• Work instructions: Using the entries that follow, report the number of lines that include the string "none", without any other text.

[Data excerpts]
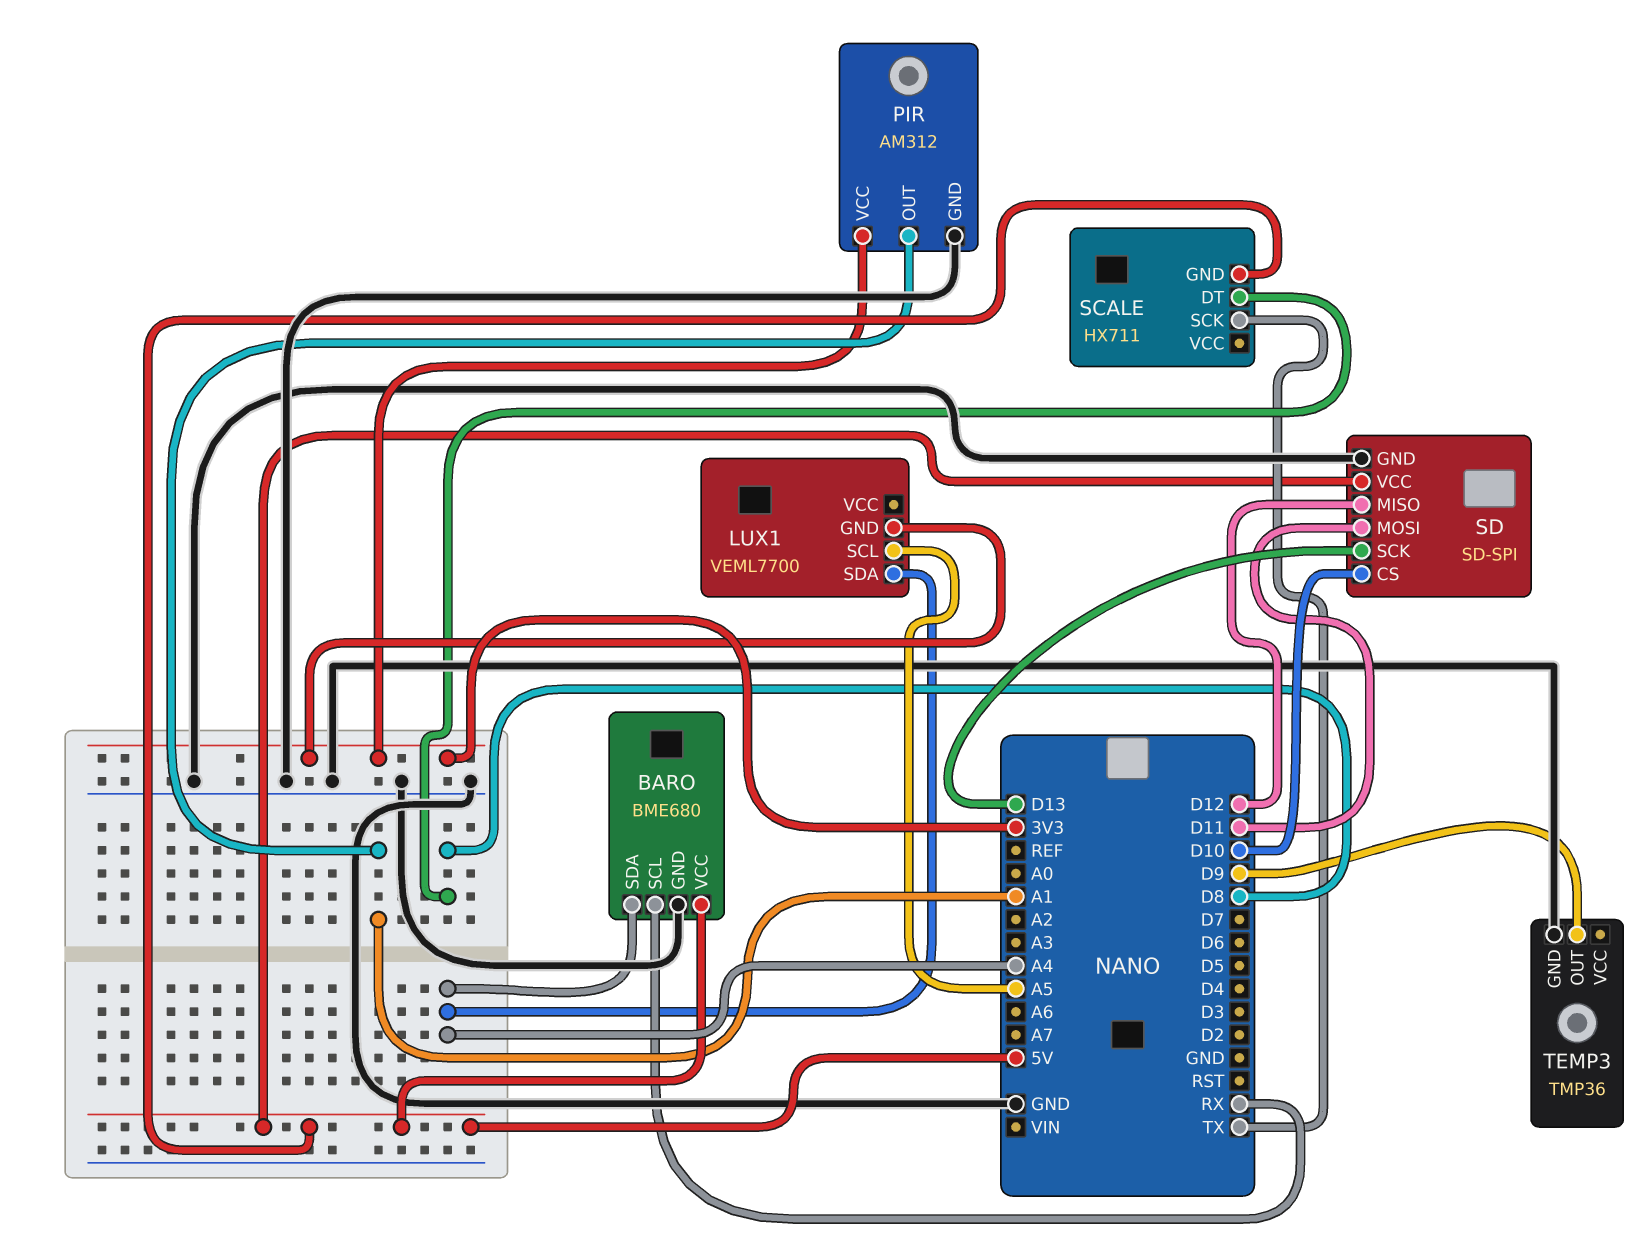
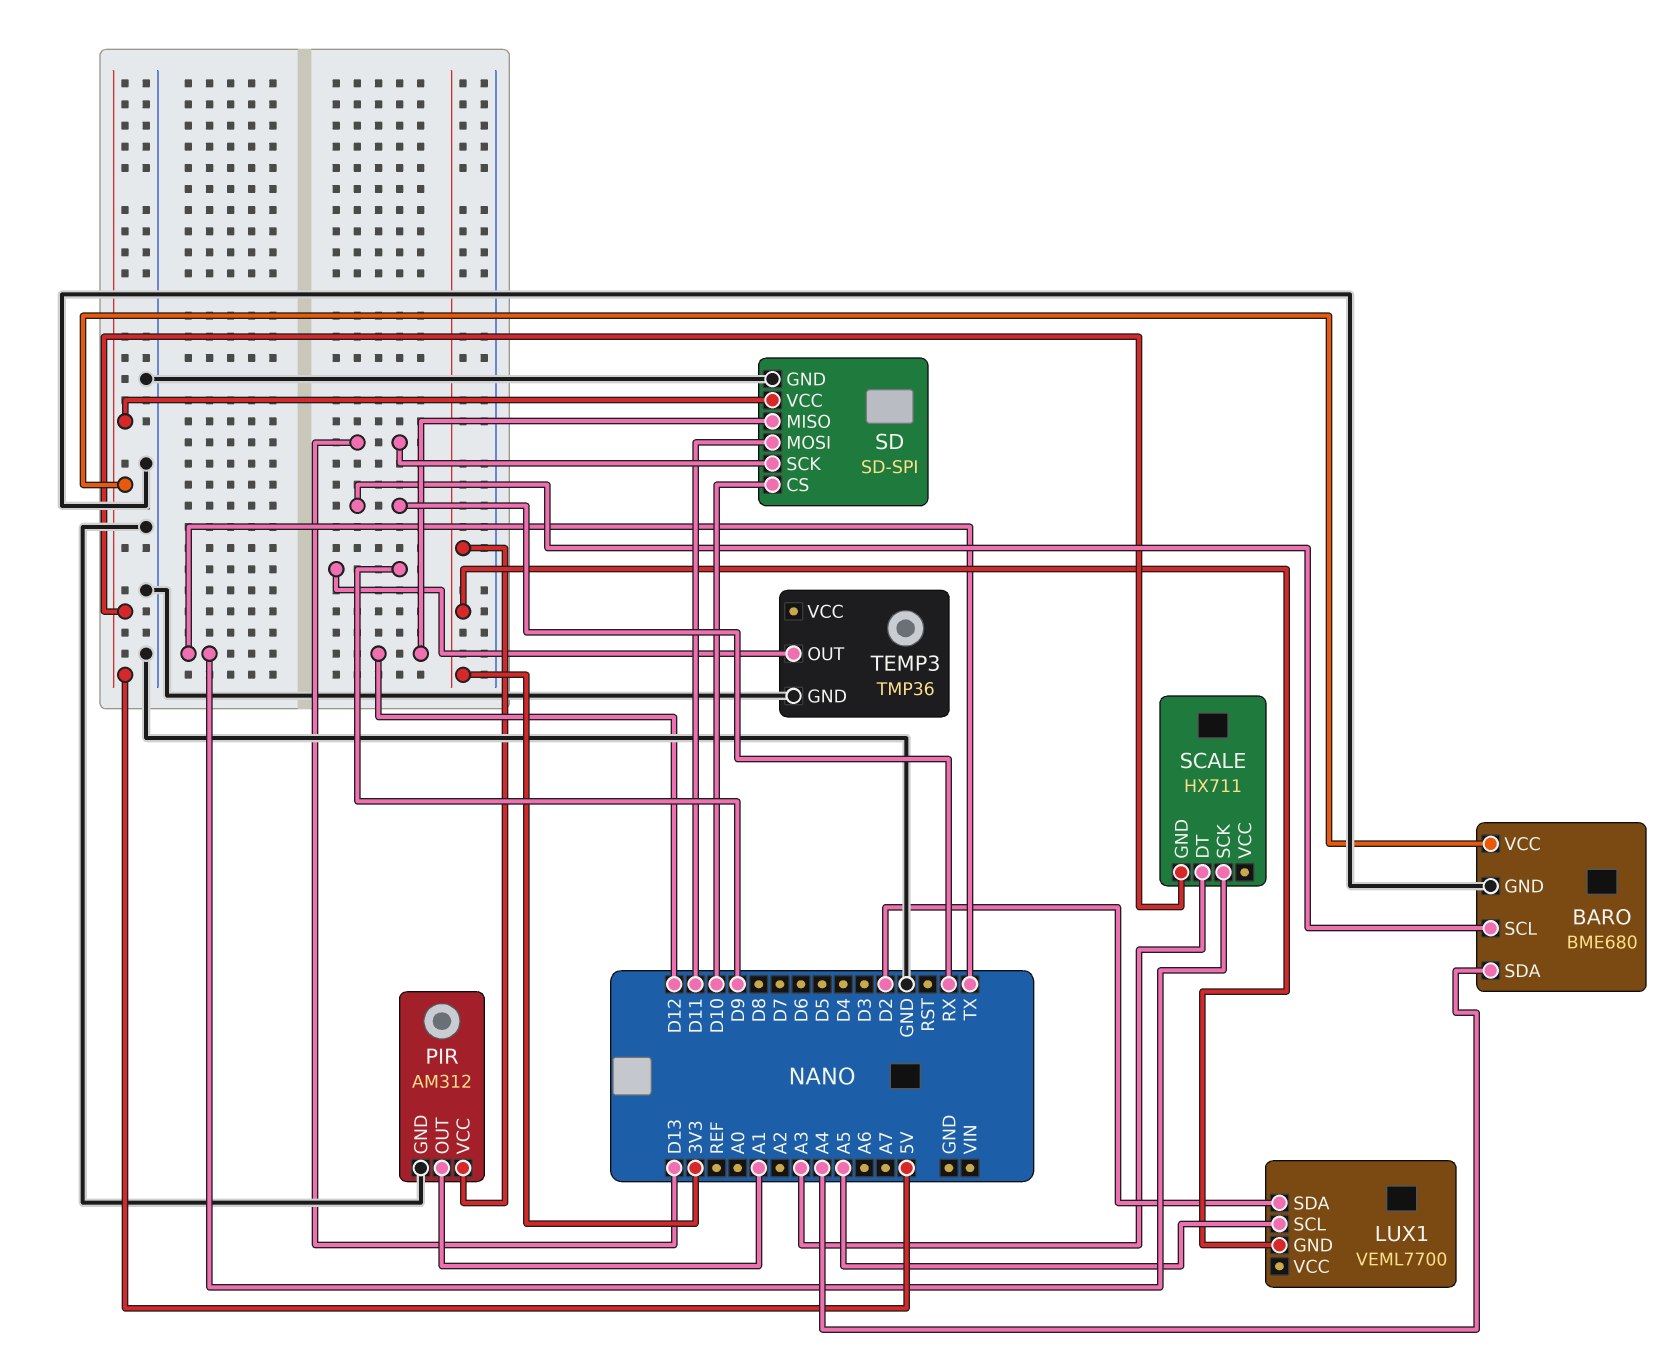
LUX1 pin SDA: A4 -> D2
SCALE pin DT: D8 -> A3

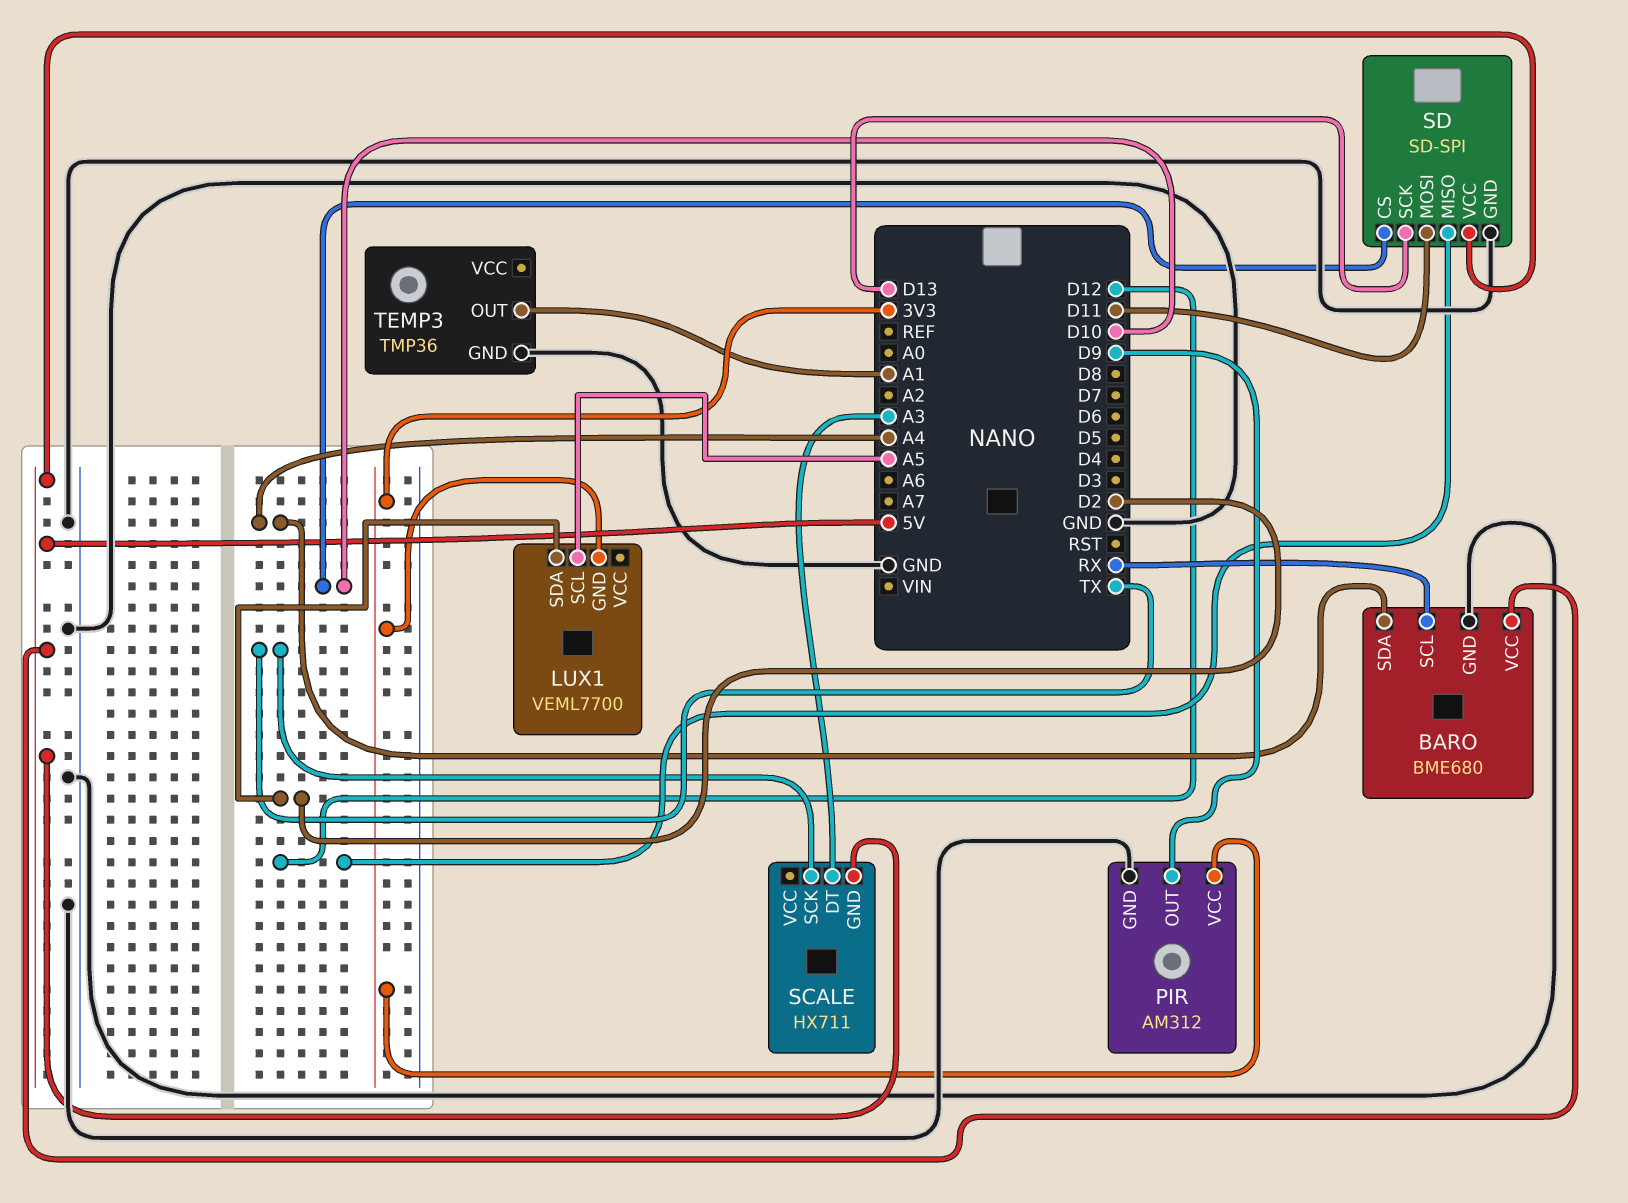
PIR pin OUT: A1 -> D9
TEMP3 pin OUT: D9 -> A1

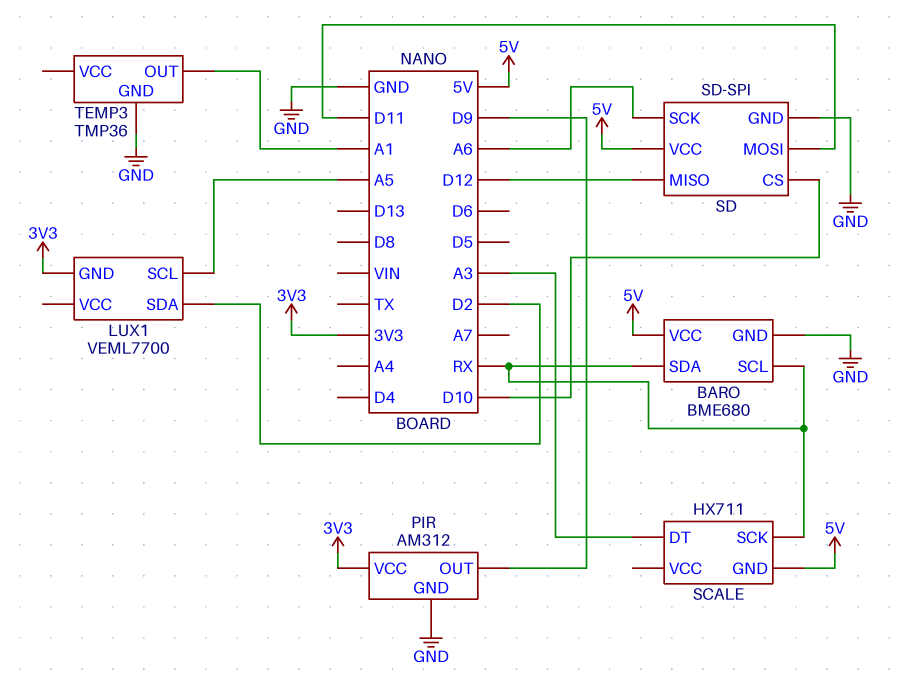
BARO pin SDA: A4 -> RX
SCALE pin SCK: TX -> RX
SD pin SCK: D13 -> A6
==
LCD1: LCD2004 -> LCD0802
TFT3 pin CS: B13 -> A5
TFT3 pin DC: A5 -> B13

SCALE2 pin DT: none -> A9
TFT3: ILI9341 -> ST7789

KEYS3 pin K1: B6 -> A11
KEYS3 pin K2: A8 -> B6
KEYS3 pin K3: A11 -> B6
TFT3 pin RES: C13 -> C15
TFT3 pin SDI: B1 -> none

• Output of the exercise: 2